**INFORMATION GIVEN:**

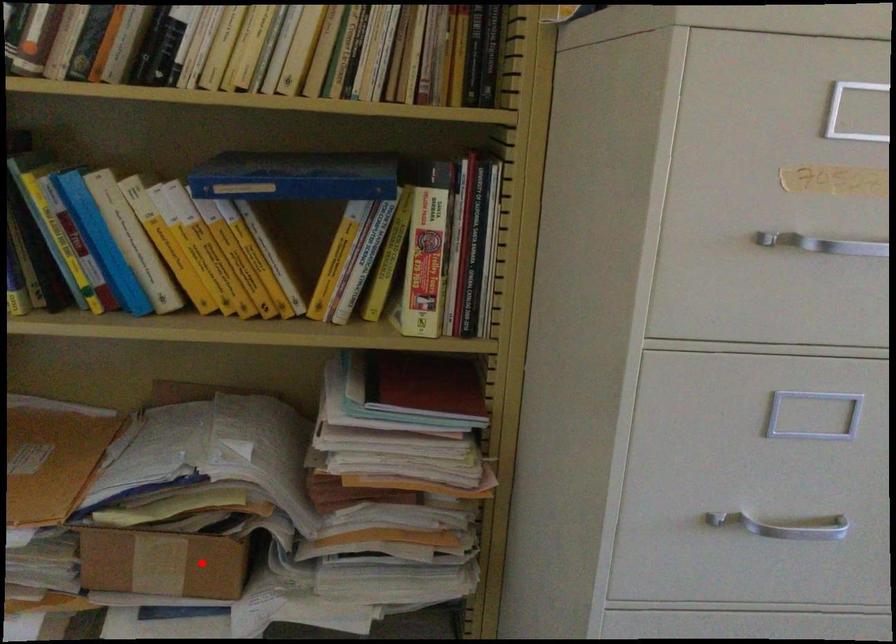
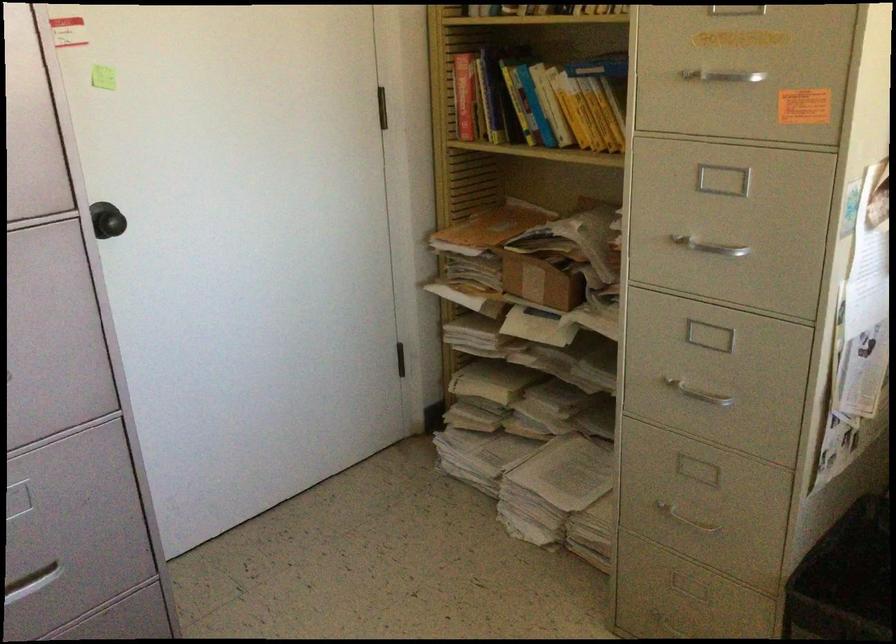
Question: I am providing you with two images of the same scene from different viewpoints. Image1 has a red point marked. In image2, the corresponding 3D location appears at what relative position? Reply with the corresponding letter.

Choices:
 (A) Closer
 (B) Farther

Answer: (B)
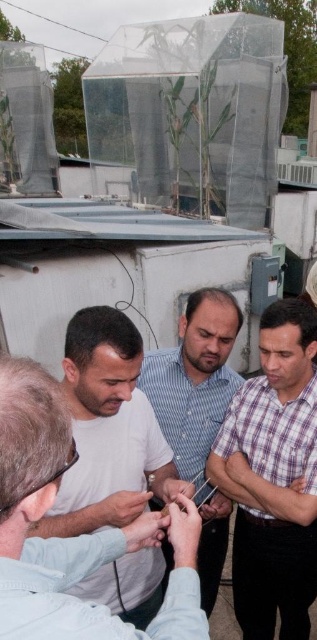
Question: Does plaid shirt at center appear on the right side of blue striped shirt at center?

Choices:
 (A) no
 (B) yes

Answer: (B)

Question: Can you confirm if plaid shirt at center is positioned to the left of blue striped shirt at center?

Choices:
 (A) yes
 (B) no

Answer: (B)

Question: Can you confirm if plaid shirt at center is positioned below white matte shirt at center?

Choices:
 (A) no
 (B) yes

Answer: (B)

Question: Which object appears closest to the camera in this image?

Choices:
 (A) plaid shirt at center
 (B) blue striped shirt at center

Answer: (A)

Question: Which object is the closest to the plaid shirt at center?

Choices:
 (A) blue striped shirt at center
 (B) white matte shirt at center

Answer: (A)

Question: Which object is the closest to the white matte shirt at center?

Choices:
 (A) plaid shirt at center
 (B) blue striped shirt at center

Answer: (B)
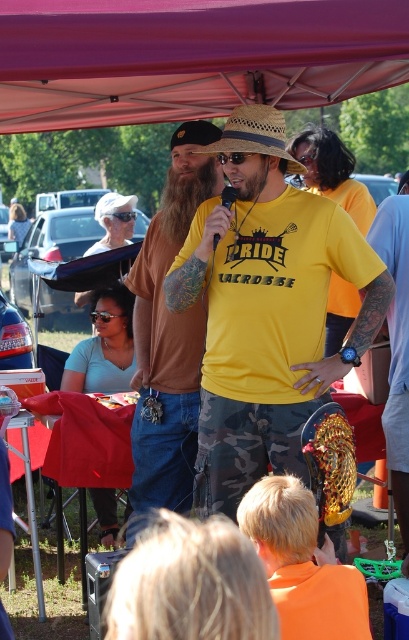
Question: Does pink fabric canopy at upper center appear on the left side of yellow matte t-shirt at center?

Choices:
 (A) no
 (B) yes

Answer: (A)

Question: Which object is closer to the camera taking this photo?

Choices:
 (A) yellow matte shirt at center
 (B) yellow matte t-shirt at center
 (C) strawhat at center
 (D) beardsoft/hair-likeat center

Answer: (C)

Question: Considering the real-world distances, which object is farthest from the brownwoodybeard at center?

Choices:
 (A) pink fabric canopy at upper center
 (B) strawhat at center

Answer: (A)

Question: Considering the real-world distances, which object is closest to the yellow matte shirt at center?

Choices:
 (A) beardsoft/hair-likeat center
 (B) pink fabric canopy at upper center
 (C) strawhat at center
 (D) black matte microphone at center

Answer: (A)

Question: Observing the image, what is the correct spatial positioning of yellow matte shirt at center in reference to yellow matte t-shirt at center?

Choices:
 (A) left
 (B) right

Answer: (B)

Question: Is strawhat at center bigger than beardsoft/hair-likeat center?

Choices:
 (A) no
 (B) yes

Answer: (B)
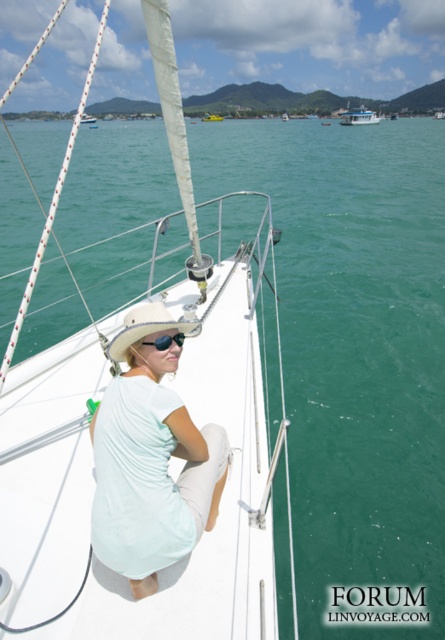
Can you confirm if light blue fabric dress at center is bigger than white matte boat at center?

Actually, light blue fabric dress at center might be smaller than white matte boat at center.

Does light blue fabric dress at center appear under white matte boat at center?

Indeed, light blue fabric dress at center is positioned under white matte boat at center.

Is point (116, 445) closer to camera compared to point (214, 120)?

Yes, it is in front of point (214, 120).

This screenshot has width=445, height=640. In order to click on light blue fabric dress at center in this screenshot , I will do (x=150, y=460).

Is white matte sailboat at center thinner than white matte boat at center?

Indeed, white matte sailboat at center has a lesser width compared to white matte boat at center.

Measure the distance between point [77,509] and camera.

A distance of 9.35 feet exists between point [77,509] and camera.

At what (x,y) coordinates should I click in order to perform the action: click on white matte sailboat at center. Please return your answer as a coordinate pair (x, y). The width and height of the screenshot is (445, 640). Looking at the image, I should click on (145, 444).

Between white matte sailboat at center and white matte sailboat at upper left, which one is positioned lower?

white matte sailboat at center is below.

Between point (242, 436) and point (94, 116), which one is positioned in front?

Positioned in front is point (242, 436).

Is point (152, 422) closer to camera compared to point (87, 116)?

Yes, it is.

Identify the location of white matte sailboat at center. (145, 444).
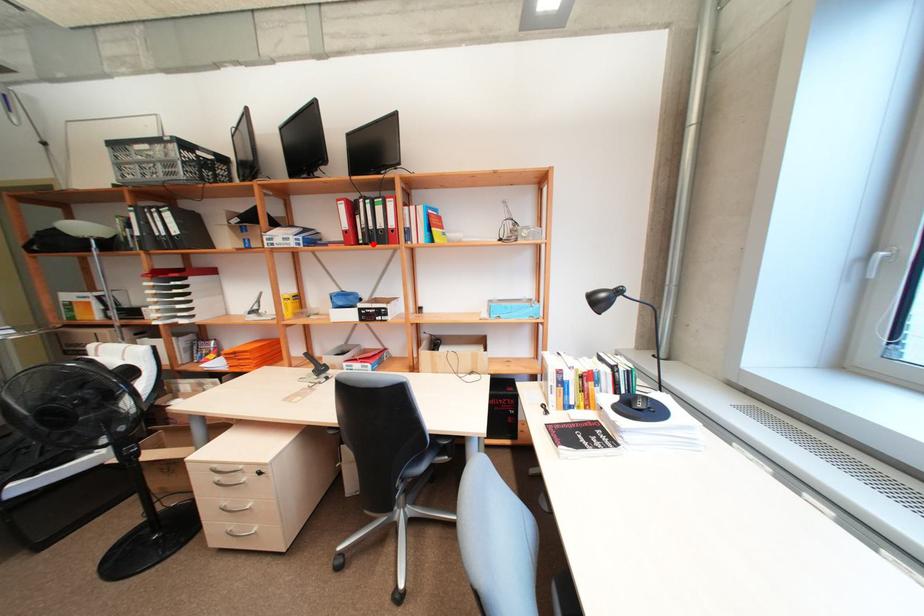
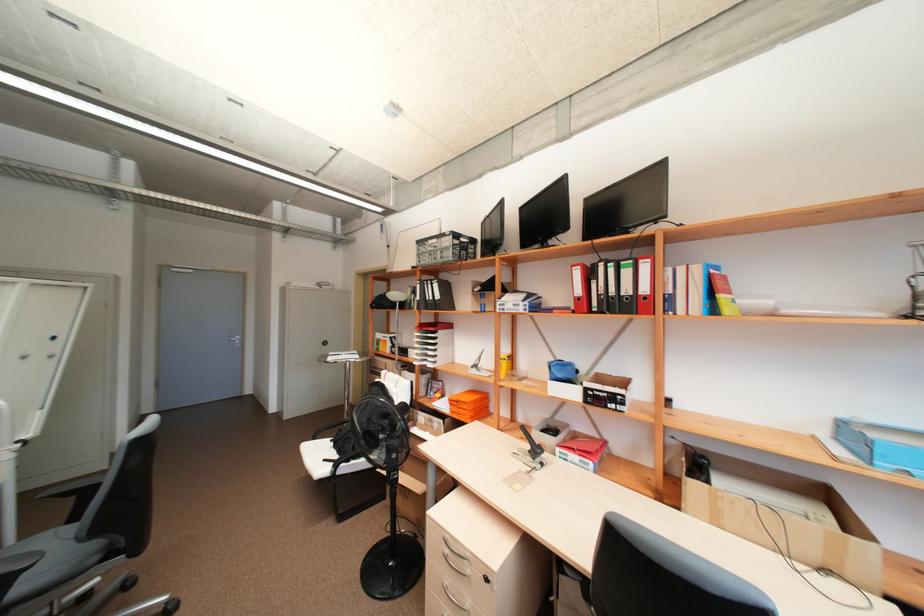
Find the pixel in the second image that matches the highlighted location in the first image.

(610, 313)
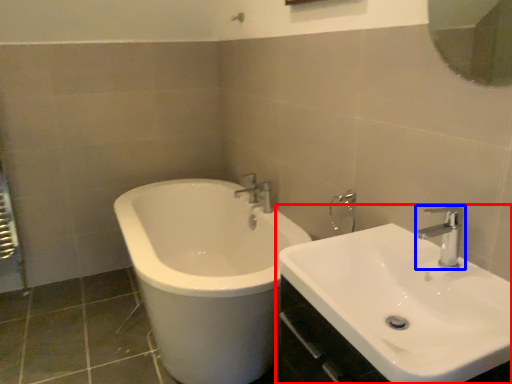
Question: Among these objects, which one is farthest to the camera, sink (highlighted by a red box) or tap (highlighted by a blue box)?

Choices:
 (A) sink
 (B) tap

Answer: (B)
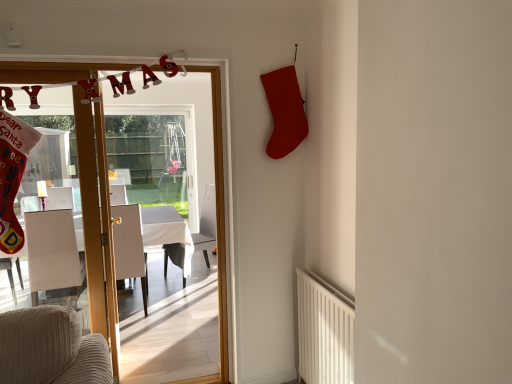
Question: Should I look upward or downward to see white textured radiator at lower right?

Choices:
 (A) down
 (B) up

Answer: (A)

Question: Would you say white fabric armchair at center, placed as the 2th armchair when sorted from left to right, is part of white glossy table at left's contents?

Choices:
 (A) yes
 (B) no

Answer: (A)

Question: Is white glossy table at left positioned with its back to white fabric armchair at center, placed as the 2th armchair when sorted from left to right?

Choices:
 (A) no
 (B) yes

Answer: (A)

Question: Is white glossy table at left far away from white fabric armchair at center, which appears as the 2th armchair when viewed from the right?

Choices:
 (A) yes
 (B) no

Answer: (B)

Question: Is white glossy table at left facing towards white fabric armchair at center, placed as the 2th armchair when sorted from left to right?

Choices:
 (A) no
 (B) yes

Answer: (A)

Question: Is white glossy table at left positioned in front of white fabric armchair at center, placed as the 2th armchair when sorted from left to right?

Choices:
 (A) yes
 (B) no

Answer: (A)

Question: Considering the relative sizes of white glossy table at left and white fabric armchair at center, placed as the 2th armchair when sorted from left to right, in the image provided, is white glossy table at left taller than white fabric armchair at center, placed as the 2th armchair when sorted from left to right,?

Choices:
 (A) no
 (B) yes

Answer: (A)

Question: Is white textured radiator at lower right oriented towards white fabric armchair at left, marked as the 3th armchair in a right-to-left arrangement?

Choices:
 (A) yes
 (B) no

Answer: (B)

Question: From a real-world perspective, is white textured radiator at lower right under white fabric armchair at left, which ranks as the 1th armchair in left-to-right order?

Choices:
 (A) no
 (B) yes

Answer: (B)

Question: Is white textured radiator at lower right oriented away from white fabric armchair at left, which ranks as the 1th armchair in left-to-right order?

Choices:
 (A) yes
 (B) no

Answer: (B)

Question: Can you confirm if white textured radiator at lower right is bigger than white fabric armchair at left, marked as the 3th armchair in a right-to-left arrangement?

Choices:
 (A) yes
 (B) no

Answer: (B)

Question: From a real-world perspective, is white textured radiator at lower right located higher than white fabric armchair at left, which ranks as the 1th armchair in left-to-right order?

Choices:
 (A) yes
 (B) no

Answer: (B)

Question: Does white textured radiator at lower right have a greater height compared to white fabric armchair at left, which ranks as the 1th armchair in left-to-right order?

Choices:
 (A) yes
 (B) no

Answer: (B)

Question: Considering the relative sizes of white glossy door at center and white fabric armchair at center, which appears as the 2th armchair when viewed from the right, in the image provided, is white glossy door at center thinner than white fabric armchair at center, which appears as the 2th armchair when viewed from the right,?

Choices:
 (A) no
 (B) yes

Answer: (B)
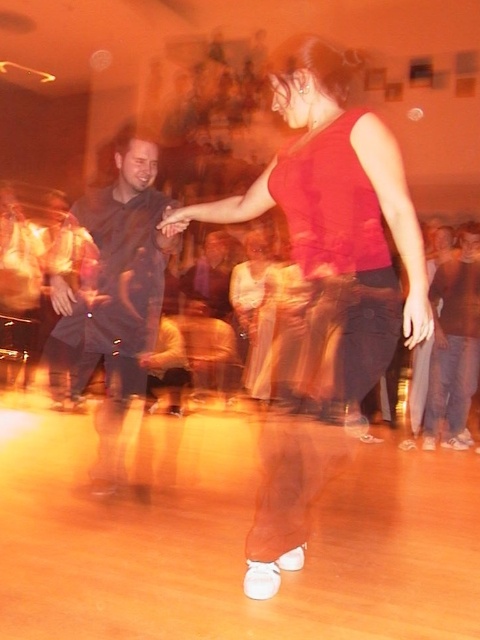
Is point (213, 209) closer to viewer compared to point (455, 380)?

Yes, point (213, 209) is closer to viewer.

Who is positioned more to the right, matte red tank top at center or dark blue jeans at center?

Positioned to the right is dark blue jeans at center.

Identify the location of matte red tank top at center. This screenshot has width=480, height=640. (335, 230).

You are a GUI agent. You are given a task and a screenshot of the screen. Output one action in this format:
    pyautogui.click(x=<x>, y=<y>)
    Task: Click on the matte red tank top at center
    
    Given the screenshot: What is the action you would take?
    pyautogui.click(x=335, y=230)

Which of these two, matte red tank top at center or dark blue fabric shirt at left, stands taller?

Standing taller between the two is matte red tank top at center.

You are a GUI agent. You are given a task and a screenshot of the screen. Output one action in this format:
    pyautogui.click(x=<x>, y=<y>)
    Task: Click on the matte red tank top at center
    
    Given the screenshot: What is the action you would take?
    pyautogui.click(x=335, y=230)

Locate an element on the screen. This screenshot has width=480, height=640. matte red tank top at center is located at coordinates (335, 230).

Who is higher up, dark blue fabric shirt at left or dark blue jeans at center?

dark blue fabric shirt at left

Does dark blue fabric shirt at left have a smaller size compared to dark blue jeans at center?

Incorrect, dark blue fabric shirt at left is not smaller in size than dark blue jeans at center.

Between point (105, 444) and point (478, 227), which one is positioned in front?

Point (105, 444) is in front.

This screenshot has width=480, height=640. I want to click on dark blue fabric shirt at left, so click(x=115, y=296).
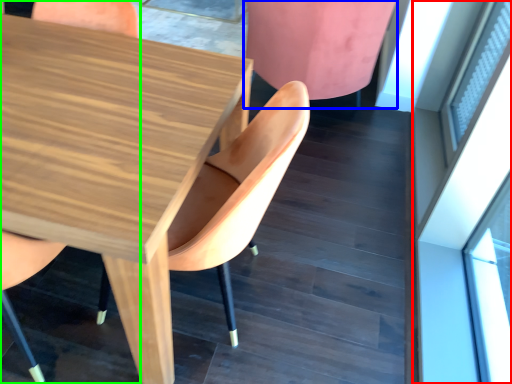
Question: Which is farther away from glass door (highlighted by a red box)? chair (highlighted by a blue box) or chair (highlighted by a green box)?

Choices:
 (A) chair
 (B) chair

Answer: (B)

**EXERCISE AIM:** Transcribe all of the entries above line for line, leaving out the pictures.

**RESPONSE TO THIS EXERCISE:**
Question: I am providing you with two images of the same scene from different viewpoints. Image1 has a red point marked. In image2, the corresponding 3D location appears at what relative position? Reply with the corresponding letter.

Choices:
 (A) Closer
 (B) Farther

Answer: (B)
Question: Does plaid shirt at center appear on the right side of blue striped shirt at center?

Choices:
 (A) no
 (B) yes

Answer: (B)

Question: Can you confirm if plaid shirt at center is positioned to the left of blue striped shirt at center?

Choices:
 (A) yes
 (B) no

Answer: (B)

Question: Can you confirm if plaid shirt at center is positioned below white matte shirt at center?

Choices:
 (A) no
 (B) yes

Answer: (B)

Question: Which object appears closest to the camera in this image?

Choices:
 (A) plaid shirt at center
 (B) blue striped shirt at center

Answer: (A)

Question: Which object is the closest to the plaid shirt at center?

Choices:
 (A) blue striped shirt at center
 (B) white matte shirt at center

Answer: (A)

Question: Which object is the closest to the white matte shirt at center?

Choices:
 (A) plaid shirt at center
 (B) blue striped shirt at center

Answer: (B)
Question: Does pink fabric canopy at upper center appear on the left side of yellow matte t-shirt at center?

Choices:
 (A) no
 (B) yes

Answer: (A)

Question: Which object is closer to the camera taking this photo?

Choices:
 (A) yellow matte shirt at center
 (B) yellow matte t-shirt at center
 (C) strawhat at center
 (D) beardsoft/hair-likeat center

Answer: (C)

Question: Considering the real-world distances, which object is farthest from the brownwoodybeard at center?

Choices:
 (A) pink fabric canopy at upper center
 (B) strawhat at center

Answer: (A)

Question: Considering the real-world distances, which object is closest to the yellow matte shirt at center?

Choices:
 (A) beardsoft/hair-likeat center
 (B) pink fabric canopy at upper center
 (C) strawhat at center
 (D) black matte microphone at center

Answer: (A)

Question: Observing the image, what is the correct spatial positioning of yellow matte shirt at center in reference to yellow matte t-shirt at center?

Choices:
 (A) left
 (B) right

Answer: (B)

Question: Is strawhat at center bigger than beardsoft/hair-likeat center?

Choices:
 (A) no
 (B) yes

Answer: (B)
Can you confirm if light blue fabric dress at center is bigger than white matte boat at center?

Actually, light blue fabric dress at center might be smaller than white matte boat at center.

Does light blue fabric dress at center appear under white matte boat at center?

Indeed, light blue fabric dress at center is positioned under white matte boat at center.

Is point (116, 445) closer to camera compared to point (214, 120)?

Yes, it is in front of point (214, 120).

This screenshot has width=445, height=640. In order to click on light blue fabric dress at center in this screenshot , I will do (x=150, y=460).

Is white matte sailboat at center thinner than white matte boat at center?

Indeed, white matte sailboat at center has a lesser width compared to white matte boat at center.

Measure the distance between point [77,509] and camera.

A distance of 9.35 feet exists between point [77,509] and camera.

At what (x,y) coordinates should I click in order to perform the action: click on white matte sailboat at center. Please return your answer as a coordinate pair (x, y). The width and height of the screenshot is (445, 640). Looking at the image, I should click on (145, 444).

Between white matte sailboat at center and white matte sailboat at upper left, which one is positioned lower?

white matte sailboat at center is below.

Between point (242, 436) and point (94, 116), which one is positioned in front?

Positioned in front is point (242, 436).

Is point (152, 422) closer to camera compared to point (87, 116)?

Yes, it is.

Identify the location of white matte sailboat at center. (145, 444).
Find the pixel in the second image that matches the highlighted location in the first image.

(610, 313)
Question: Among these objects, which one is farthest to the camera, sink (highlighted by a red box) or tap (highlighted by a blue box)?

Choices:
 (A) sink
 (B) tap

Answer: (B)
Question: Should I look upward or downward to see white textured radiator at lower right?

Choices:
 (A) down
 (B) up

Answer: (A)

Question: Would you say white fabric armchair at center, placed as the 2th armchair when sorted from left to right, is part of white glossy table at left's contents?

Choices:
 (A) yes
 (B) no

Answer: (A)

Question: Is white glossy table at left positioned with its back to white fabric armchair at center, placed as the 2th armchair when sorted from left to right?

Choices:
 (A) no
 (B) yes

Answer: (A)

Question: Is white glossy table at left far away from white fabric armchair at center, which appears as the 2th armchair when viewed from the right?

Choices:
 (A) yes
 (B) no

Answer: (B)

Question: Is white glossy table at left facing towards white fabric armchair at center, placed as the 2th armchair when sorted from left to right?

Choices:
 (A) no
 (B) yes

Answer: (A)

Question: Is white glossy table at left positioned in front of white fabric armchair at center, placed as the 2th armchair when sorted from left to right?

Choices:
 (A) yes
 (B) no

Answer: (A)

Question: Considering the relative sizes of white glossy table at left and white fabric armchair at center, placed as the 2th armchair when sorted from left to right, in the image provided, is white glossy table at left taller than white fabric armchair at center, placed as the 2th armchair when sorted from left to right,?

Choices:
 (A) no
 (B) yes

Answer: (A)

Question: Is white textured radiator at lower right oriented towards white fabric armchair at left, marked as the 3th armchair in a right-to-left arrangement?

Choices:
 (A) yes
 (B) no

Answer: (B)

Question: From a real-world perspective, is white textured radiator at lower right under white fabric armchair at left, which ranks as the 1th armchair in left-to-right order?

Choices:
 (A) no
 (B) yes

Answer: (B)

Question: Is white textured radiator at lower right oriented away from white fabric armchair at left, which ranks as the 1th armchair in left-to-right order?

Choices:
 (A) yes
 (B) no

Answer: (B)

Question: Can you confirm if white textured radiator at lower right is bigger than white fabric armchair at left, marked as the 3th armchair in a right-to-left arrangement?

Choices:
 (A) yes
 (B) no

Answer: (B)

Question: From a real-world perspective, is white textured radiator at lower right located higher than white fabric armchair at left, which ranks as the 1th armchair in left-to-right order?

Choices:
 (A) yes
 (B) no

Answer: (B)

Question: Does white textured radiator at lower right have a greater height compared to white fabric armchair at left, which ranks as the 1th armchair in left-to-right order?

Choices:
 (A) yes
 (B) no

Answer: (B)

Question: Considering the relative sizes of white glossy door at center and white fabric armchair at center, which appears as the 2th armchair when viewed from the right, in the image provided, is white glossy door at center thinner than white fabric armchair at center, which appears as the 2th armchair when viewed from the right,?

Choices:
 (A) no
 (B) yes

Answer: (B)
Is point (213, 209) closer to viewer compared to point (455, 380)?

Yes, point (213, 209) is closer to viewer.

Who is positioned more to the right, matte red tank top at center or dark blue jeans at center?

Positioned to the right is dark blue jeans at center.

Identify the location of matte red tank top at center. This screenshot has width=480, height=640. (335, 230).

You are a GUI agent. You are given a task and a screenshot of the screen. Output one action in this format:
    pyautogui.click(x=<x>, y=<y>)
    Task: Click on the matte red tank top at center
    
    Given the screenshot: What is the action you would take?
    pyautogui.click(x=335, y=230)

Which of these two, matte red tank top at center or dark blue fabric shirt at left, stands taller?

Standing taller between the two is matte red tank top at center.

You are a GUI agent. You are given a task and a screenshot of the screen. Output one action in this format:
    pyautogui.click(x=<x>, y=<y>)
    Task: Click on the matte red tank top at center
    
    Given the screenshot: What is the action you would take?
    pyautogui.click(x=335, y=230)

Locate an element on the screen. This screenshot has width=480, height=640. matte red tank top at center is located at coordinates (335, 230).

Who is higher up, dark blue fabric shirt at left or dark blue jeans at center?

dark blue fabric shirt at left

Does dark blue fabric shirt at left have a smaller size compared to dark blue jeans at center?

Incorrect, dark blue fabric shirt at left is not smaller in size than dark blue jeans at center.

Between point (105, 444) and point (478, 227), which one is positioned in front?

Point (105, 444) is in front.

This screenshot has width=480, height=640. I want to click on dark blue fabric shirt at left, so click(x=115, y=296).
Question: Which is farther away from glass door (highlighted by a red box)? chair (highlighted by a blue box) or chair (highlighted by a green box)?

Choices:
 (A) chair
 (B) chair

Answer: (B)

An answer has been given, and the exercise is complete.